Problem details:
When you reach the line that holds "none -> green brick J11:K11 level 1", start copying exactly and keep going through the final line of the data, leaving out pictures.

(Data items)
______________________________
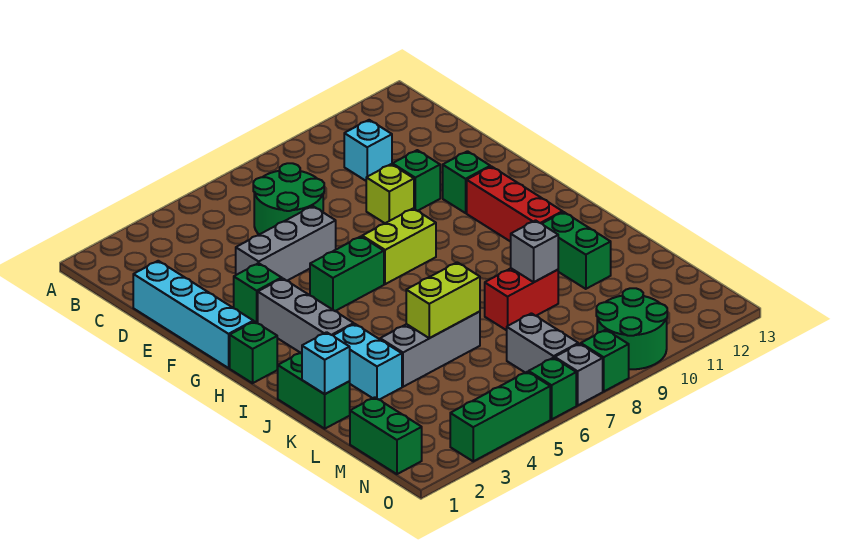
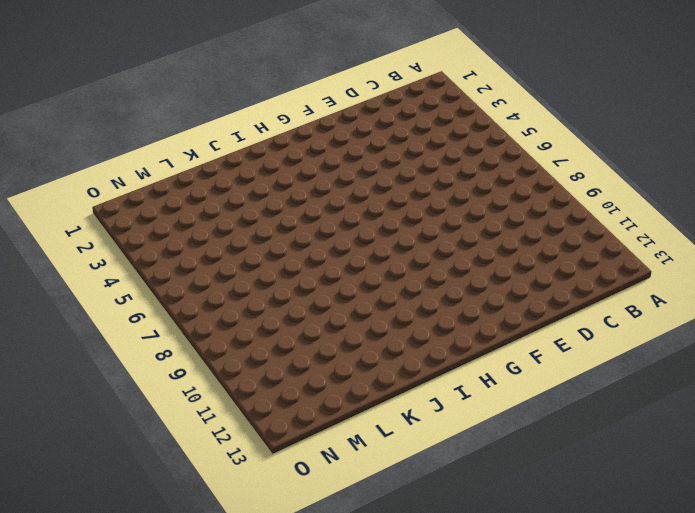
none -> green round brick C6:D7 level 1
none -> cyan brick C10 level 1
none -> cyan brick D1:G1 level 1

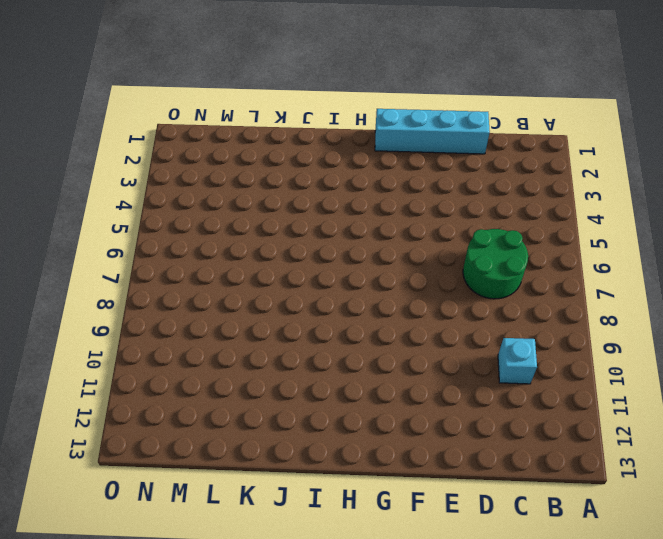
none -> grey brick E4:E6 level 1
none -> lime brick E9 level 1
none -> green brick E10 level 1

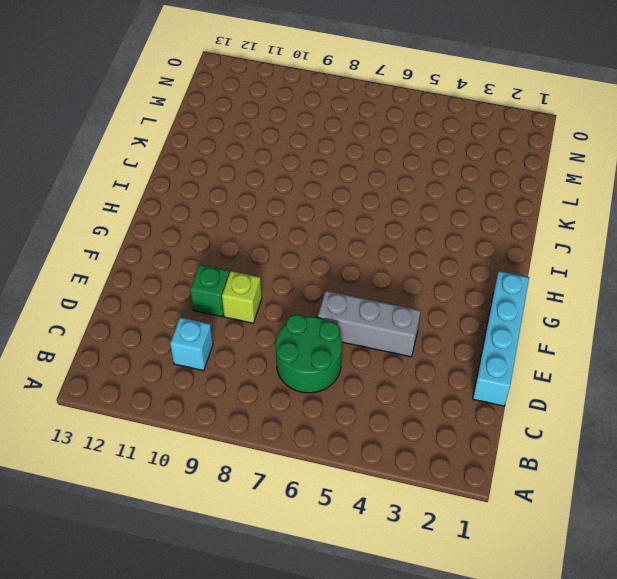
none -> green brick F3 level 1
none -> green brick F11 level 1
none -> grey brick G3:I3 level 1

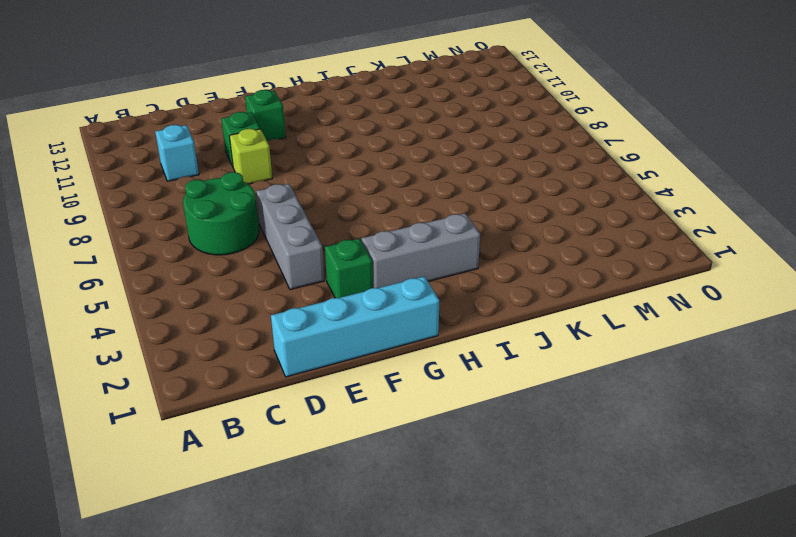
none -> green brick G5:G6 level 1
none -> lime brick G7:G8 level 1
none -> red brick G11:I11 level 1

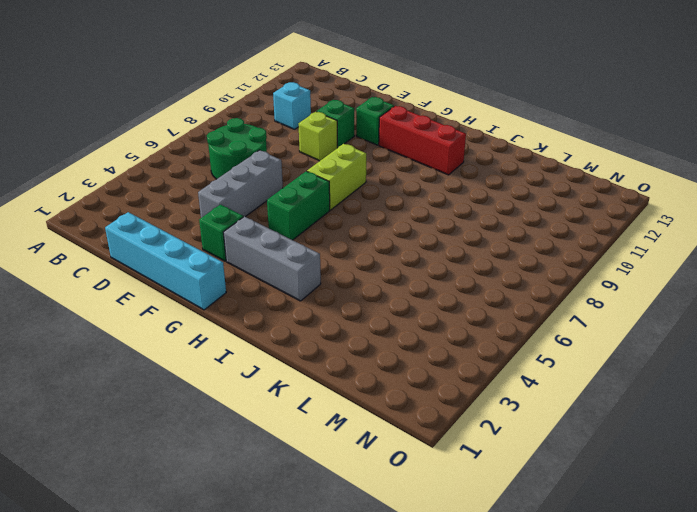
none -> green brick H1 level 1
none -> green brick J1:K1 level 1
none -> cyan brick J3:K3 level 1

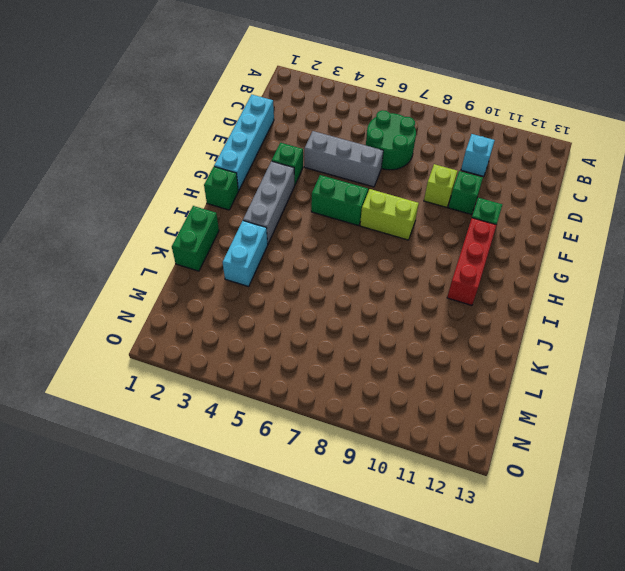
none -> green brick J11:K11 level 1
none -> grey brick K4:K6 level 1
none -> red brick K8:K9 level 1

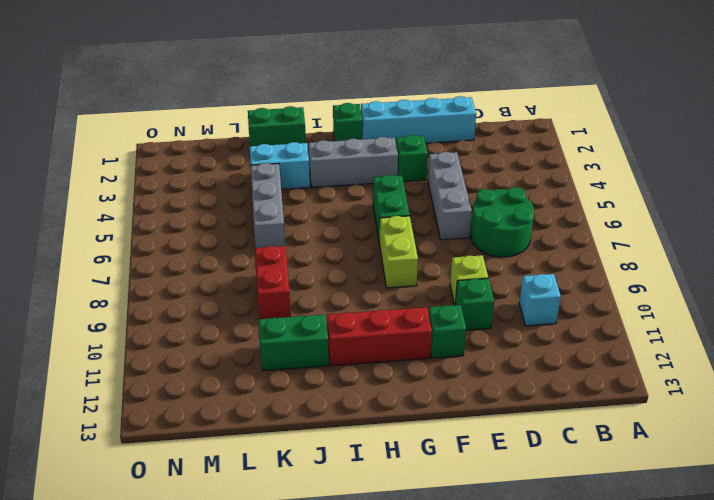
none -> green brick M1:N1 level 1
none -> grey brick M7:N7 level 1
none -> green round brick N9:O10 level 1

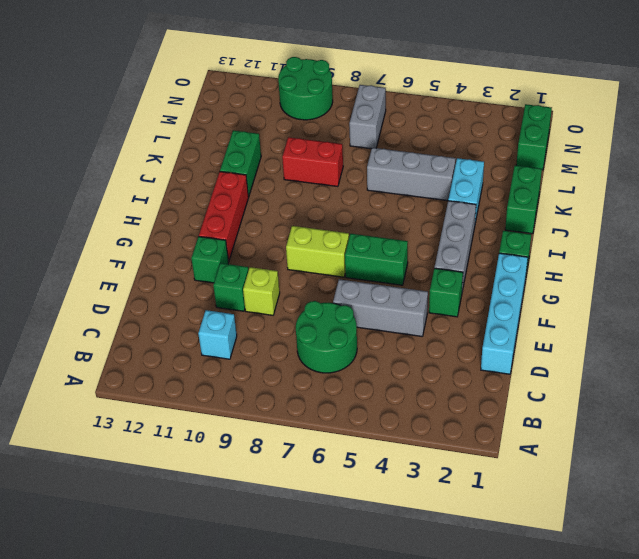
none -> green brick O3:O5 level 1
none -> green brick O6 level 1
none -> grey brick O7 level 1

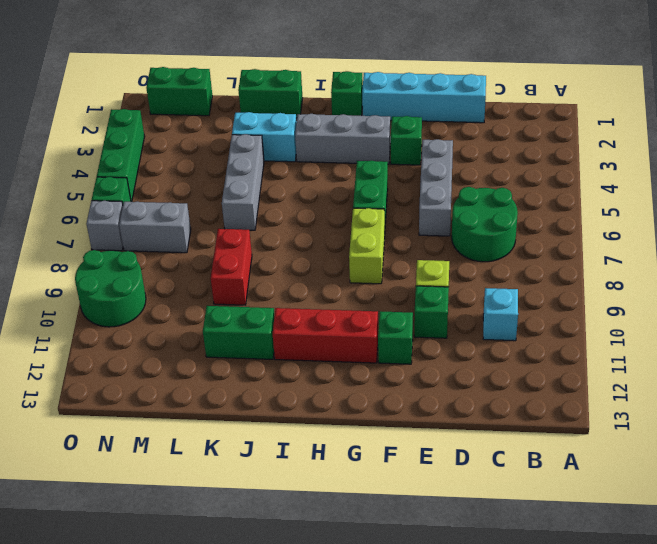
none -> green brick O8 level 1
none -> cyan brick K1 level 2
none -> lime brick K5:K6 level 2

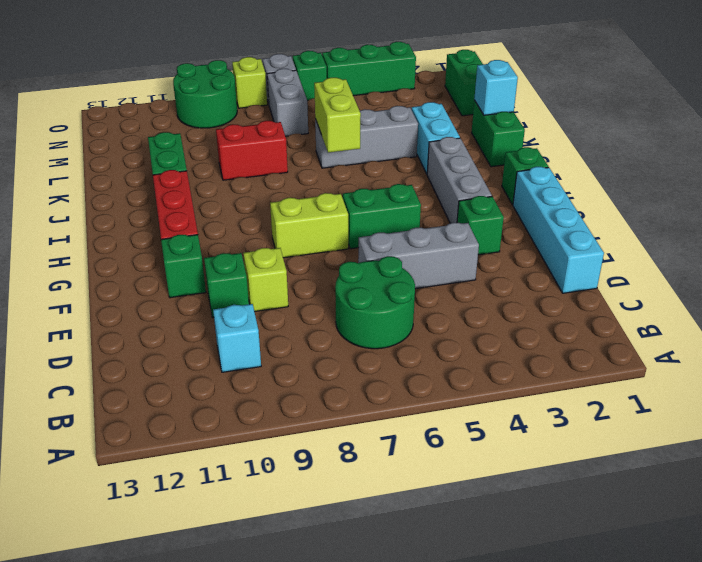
lime brick J6:K6 level 2 -> lime brick K5:K6 level 2
lime brick O8 level 1 -> green brick O8 level 1
none -> grey brick K9 level 2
______________________________
Solution to this exercise:
none -> green brick J11:K11 level 1
none -> grey brick K4:K6 level 1
none -> red brick K8:K9 level 1

none -> green brick M1:N1 level 1
none -> grey brick M7:N7 level 1
none -> green round brick N9:O10 level 1

none -> green brick O3:O5 level 1
none -> green brick O6 level 1
none -> grey brick O7 level 1

none -> green brick O8 level 1
none -> cyan brick K1 level 2
none -> lime brick K5:K6 level 2

lime brick J6:K6 level 2 -> lime brick K5:K6 level 2
lime brick O8 level 1 -> green brick O8 level 1
none -> grey brick K9 level 2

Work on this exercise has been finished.